──────── DATA UNDER STUDY ────────

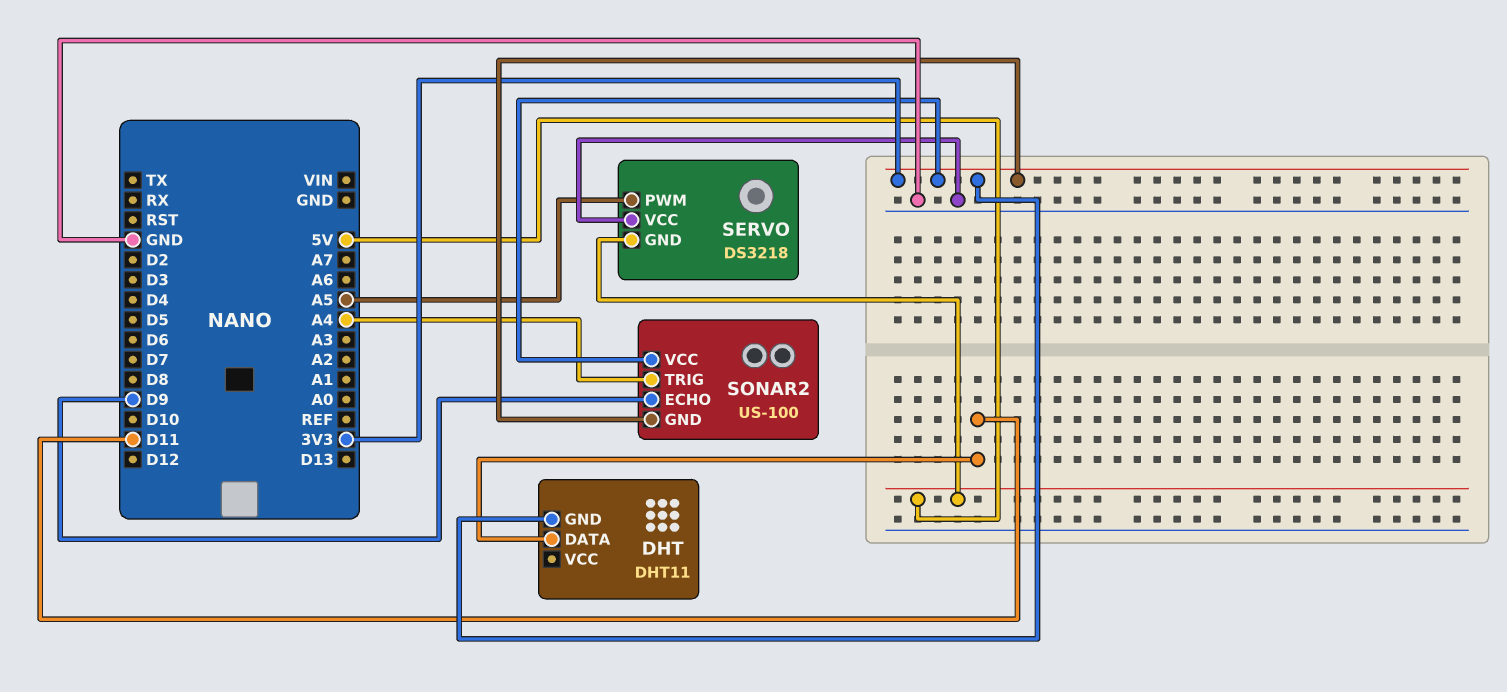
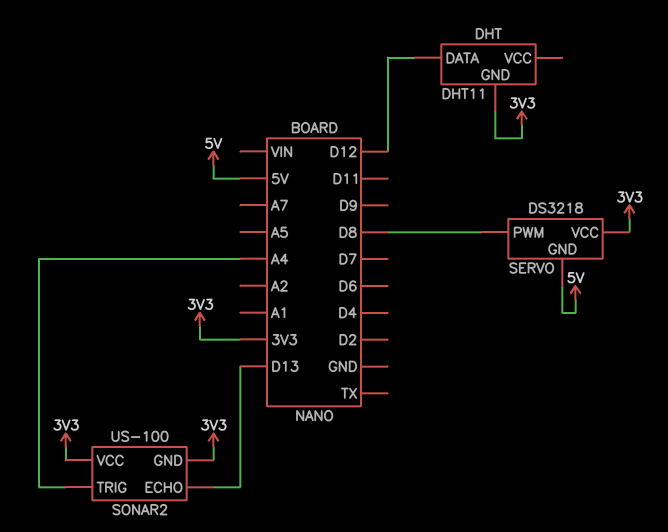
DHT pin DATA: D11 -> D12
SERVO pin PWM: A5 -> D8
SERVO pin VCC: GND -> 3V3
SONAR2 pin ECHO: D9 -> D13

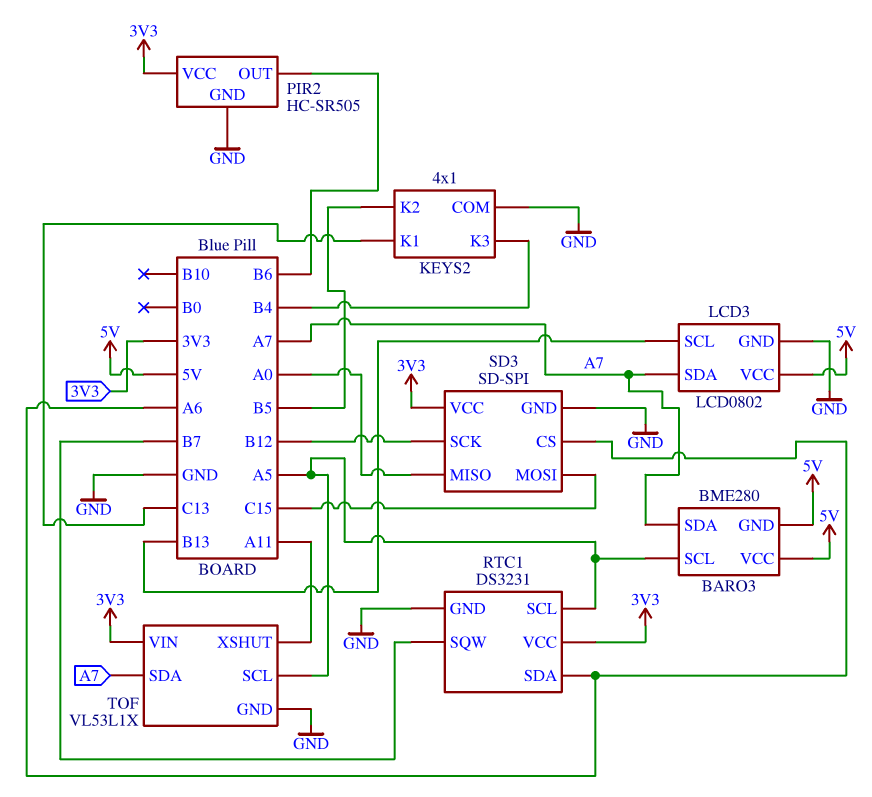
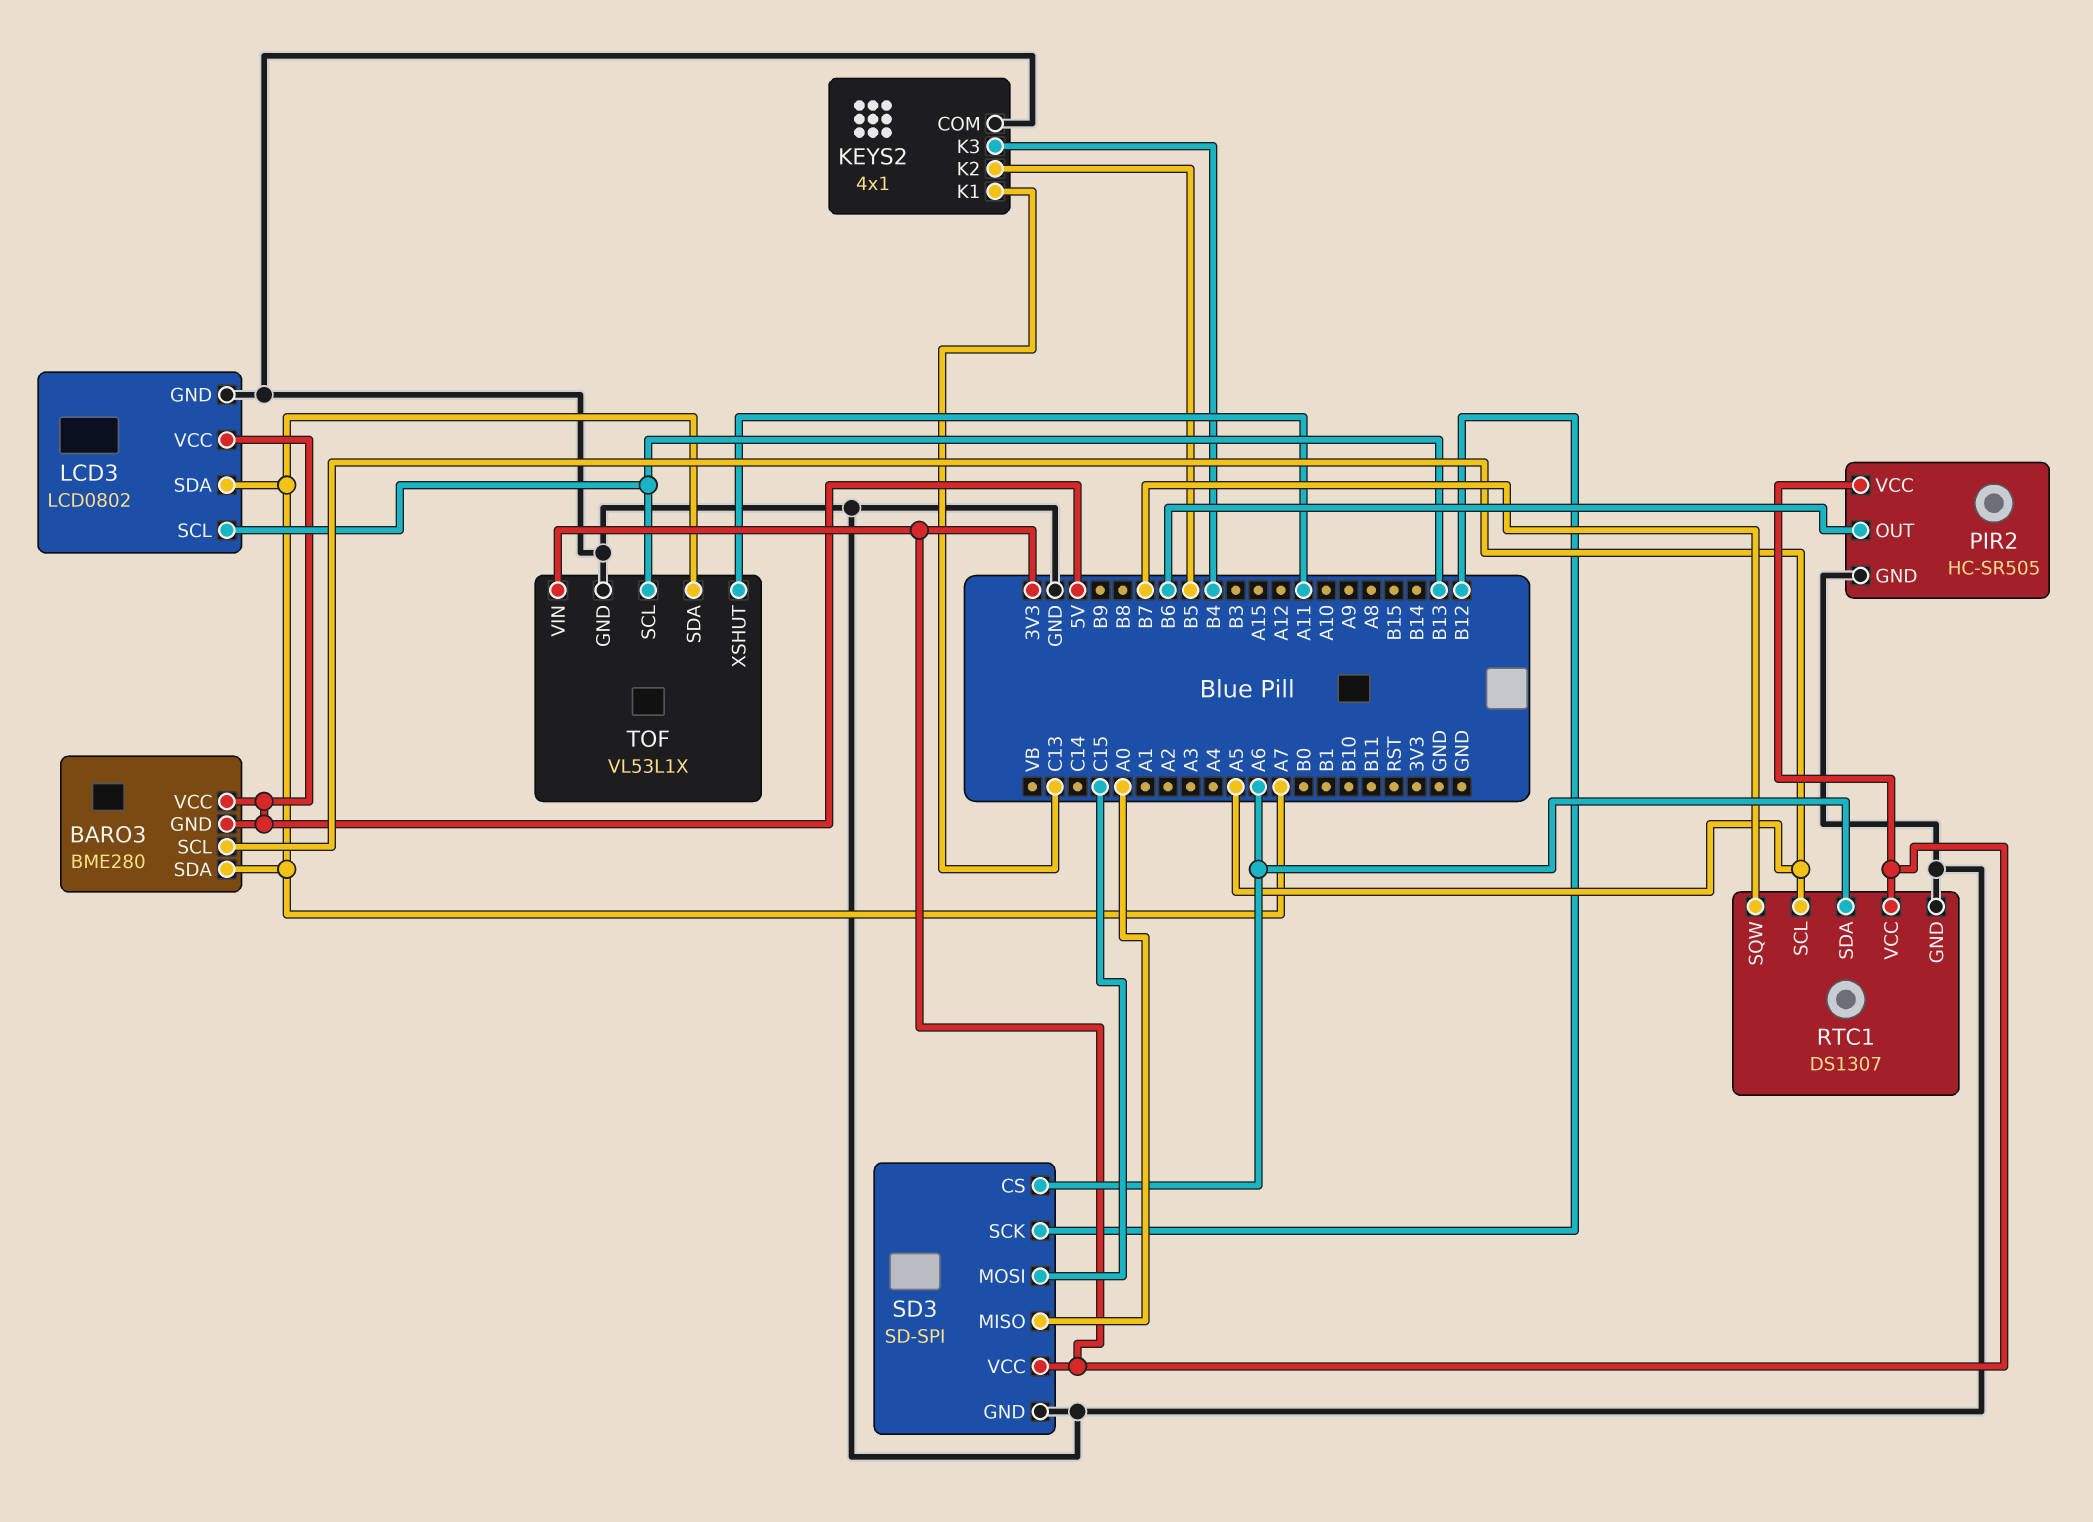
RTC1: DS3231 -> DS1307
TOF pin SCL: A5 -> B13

────────

**WHAT IS BEING ASKED**
Go through the data and return every word of it verbatim, leaving out the pictures.

**ANSWER TO THIS TASK**
DHT pin DATA: D11 -> D12
SERVO pin PWM: A5 -> D8
SERVO pin VCC: GND -> 3V3
SONAR2 pin ECHO: D9 -> D13

RTC1: DS3231 -> DS1307
TOF pin SCL: A5 -> B13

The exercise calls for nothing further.